To do
Please retype the records below exactly, from the first line down to and including the line with "pink cross at".

Multi-step shape changes:
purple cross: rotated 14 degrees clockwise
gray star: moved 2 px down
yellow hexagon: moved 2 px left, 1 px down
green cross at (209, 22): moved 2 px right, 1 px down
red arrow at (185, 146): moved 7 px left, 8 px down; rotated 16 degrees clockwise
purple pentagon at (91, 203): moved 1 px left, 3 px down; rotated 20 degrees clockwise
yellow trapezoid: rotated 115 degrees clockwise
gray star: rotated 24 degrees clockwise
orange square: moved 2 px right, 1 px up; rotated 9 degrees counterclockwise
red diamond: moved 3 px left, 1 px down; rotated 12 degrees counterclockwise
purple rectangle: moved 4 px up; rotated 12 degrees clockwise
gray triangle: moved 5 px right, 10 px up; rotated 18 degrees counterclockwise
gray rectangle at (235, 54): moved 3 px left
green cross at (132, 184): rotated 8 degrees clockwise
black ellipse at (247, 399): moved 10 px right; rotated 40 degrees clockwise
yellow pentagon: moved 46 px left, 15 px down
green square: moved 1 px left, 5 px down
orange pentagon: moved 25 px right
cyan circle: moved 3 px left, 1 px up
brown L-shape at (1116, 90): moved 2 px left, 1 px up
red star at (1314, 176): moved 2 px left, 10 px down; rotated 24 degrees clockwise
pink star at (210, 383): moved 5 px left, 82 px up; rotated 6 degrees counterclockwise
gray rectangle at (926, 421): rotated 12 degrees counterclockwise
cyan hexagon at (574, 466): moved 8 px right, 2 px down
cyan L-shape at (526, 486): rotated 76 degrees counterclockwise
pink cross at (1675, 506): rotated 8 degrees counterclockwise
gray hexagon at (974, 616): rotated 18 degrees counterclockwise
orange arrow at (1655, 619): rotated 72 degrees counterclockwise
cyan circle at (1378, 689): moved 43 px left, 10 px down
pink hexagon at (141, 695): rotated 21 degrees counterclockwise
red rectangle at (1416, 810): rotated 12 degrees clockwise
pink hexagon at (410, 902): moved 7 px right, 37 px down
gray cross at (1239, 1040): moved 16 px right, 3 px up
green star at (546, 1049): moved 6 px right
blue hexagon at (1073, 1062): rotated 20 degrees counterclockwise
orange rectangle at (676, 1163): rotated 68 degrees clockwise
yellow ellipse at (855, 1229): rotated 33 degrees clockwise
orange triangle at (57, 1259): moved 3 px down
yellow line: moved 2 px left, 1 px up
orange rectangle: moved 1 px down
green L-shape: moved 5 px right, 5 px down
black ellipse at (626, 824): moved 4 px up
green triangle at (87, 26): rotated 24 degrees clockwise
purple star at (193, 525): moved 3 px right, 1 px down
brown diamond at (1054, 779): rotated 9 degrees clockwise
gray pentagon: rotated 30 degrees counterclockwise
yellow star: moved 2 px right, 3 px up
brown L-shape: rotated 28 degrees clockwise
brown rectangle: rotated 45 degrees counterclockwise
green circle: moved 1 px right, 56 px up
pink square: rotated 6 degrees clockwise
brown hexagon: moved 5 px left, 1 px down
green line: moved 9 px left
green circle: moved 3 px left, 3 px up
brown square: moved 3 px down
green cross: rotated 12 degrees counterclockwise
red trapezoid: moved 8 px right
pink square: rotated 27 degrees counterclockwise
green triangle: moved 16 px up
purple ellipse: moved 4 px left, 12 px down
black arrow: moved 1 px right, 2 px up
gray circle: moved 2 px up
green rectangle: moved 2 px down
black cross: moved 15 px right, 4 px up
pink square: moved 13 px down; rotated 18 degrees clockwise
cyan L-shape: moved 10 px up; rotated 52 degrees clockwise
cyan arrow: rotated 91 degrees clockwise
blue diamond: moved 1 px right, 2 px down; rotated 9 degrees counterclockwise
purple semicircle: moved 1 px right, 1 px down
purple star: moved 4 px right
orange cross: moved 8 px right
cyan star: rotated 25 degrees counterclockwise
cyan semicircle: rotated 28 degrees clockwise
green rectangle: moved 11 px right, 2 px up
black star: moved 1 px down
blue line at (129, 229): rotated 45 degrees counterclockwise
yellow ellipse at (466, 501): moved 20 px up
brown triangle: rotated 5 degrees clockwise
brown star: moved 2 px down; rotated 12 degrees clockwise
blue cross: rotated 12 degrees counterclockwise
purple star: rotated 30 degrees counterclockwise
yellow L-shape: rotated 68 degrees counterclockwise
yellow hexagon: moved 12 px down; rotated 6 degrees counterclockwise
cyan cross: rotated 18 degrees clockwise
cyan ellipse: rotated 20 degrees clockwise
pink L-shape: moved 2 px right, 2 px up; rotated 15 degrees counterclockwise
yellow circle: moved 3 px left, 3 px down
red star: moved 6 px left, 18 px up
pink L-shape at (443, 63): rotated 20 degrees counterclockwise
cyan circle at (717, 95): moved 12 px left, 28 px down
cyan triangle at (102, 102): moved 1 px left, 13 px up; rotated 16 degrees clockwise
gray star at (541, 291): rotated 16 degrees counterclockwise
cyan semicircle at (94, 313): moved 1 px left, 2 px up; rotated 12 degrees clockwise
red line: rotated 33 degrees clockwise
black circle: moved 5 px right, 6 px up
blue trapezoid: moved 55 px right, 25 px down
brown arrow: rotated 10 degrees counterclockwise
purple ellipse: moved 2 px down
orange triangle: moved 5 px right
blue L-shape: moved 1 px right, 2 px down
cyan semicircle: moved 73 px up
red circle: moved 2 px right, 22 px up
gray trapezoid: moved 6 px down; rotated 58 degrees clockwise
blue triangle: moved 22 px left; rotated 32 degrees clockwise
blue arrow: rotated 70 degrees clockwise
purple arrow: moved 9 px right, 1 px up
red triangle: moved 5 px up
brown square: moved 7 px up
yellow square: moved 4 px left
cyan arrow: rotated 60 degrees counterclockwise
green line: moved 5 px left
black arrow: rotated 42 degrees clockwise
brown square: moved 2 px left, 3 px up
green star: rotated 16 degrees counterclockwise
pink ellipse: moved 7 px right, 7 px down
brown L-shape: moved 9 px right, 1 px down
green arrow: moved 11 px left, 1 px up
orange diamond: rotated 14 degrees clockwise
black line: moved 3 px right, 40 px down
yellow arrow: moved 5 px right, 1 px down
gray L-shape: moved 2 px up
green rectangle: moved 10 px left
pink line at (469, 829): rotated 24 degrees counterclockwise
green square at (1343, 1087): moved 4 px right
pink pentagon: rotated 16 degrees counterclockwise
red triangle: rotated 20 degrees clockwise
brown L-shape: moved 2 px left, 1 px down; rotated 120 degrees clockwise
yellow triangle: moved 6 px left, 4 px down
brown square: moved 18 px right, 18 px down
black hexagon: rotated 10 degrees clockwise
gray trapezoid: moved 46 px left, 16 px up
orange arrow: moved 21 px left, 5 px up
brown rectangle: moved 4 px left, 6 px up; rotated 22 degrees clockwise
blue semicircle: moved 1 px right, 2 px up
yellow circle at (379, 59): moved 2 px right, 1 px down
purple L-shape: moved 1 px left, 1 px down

Response area
purple cross: rotated 14 degrees clockwise
gray star: moved 2 px down
yellow hexagon: moved 2 px left, 1 px down
green cross at (209, 22): moved 2 px right, 1 px down
red arrow at (185, 146): moved 7 px left, 8 px down; rotated 16 degrees clockwise
purple pentagon at (91, 203): moved 1 px left, 3 px down; rotated 20 degrees clockwise
yellow trapezoid: rotated 115 degrees clockwise
gray star: rotated 24 degrees clockwise
orange square: moved 2 px right, 1 px up; rotated 9 degrees counterclockwise
red diamond: moved 3 px left, 1 px down; rotated 12 degrees counterclockwise
purple rectangle: moved 4 px up; rotated 12 degrees clockwise
gray triangle: moved 5 px right, 10 px up; rotated 18 degrees counterclockwise
gray rectangle at (235, 54): moved 3 px left
green cross at (132, 184): rotated 8 degrees clockwise
black ellipse at (247, 399): moved 10 px right; rotated 40 degrees clockwise
yellow pentagon: moved 46 px left, 15 px down
green square: moved 1 px left, 5 px down
orange pentagon: moved 25 px right
cyan circle: moved 3 px left, 1 px up
brown L-shape at (1116, 90): moved 2 px left, 1 px up
red star at (1314, 176): moved 2 px left, 10 px down; rotated 24 degrees clockwise
pink star at (210, 383): moved 5 px left, 82 px up; rotated 6 degrees counterclockwise
gray rectangle at (926, 421): rotated 12 degrees counterclockwise
cyan hexagon at (574, 466): moved 8 px right, 2 px down
cyan L-shape at (526, 486): rotated 76 degrees counterclockwise
pink cross at (1675, 506): rotated 8 degrees counterclockwise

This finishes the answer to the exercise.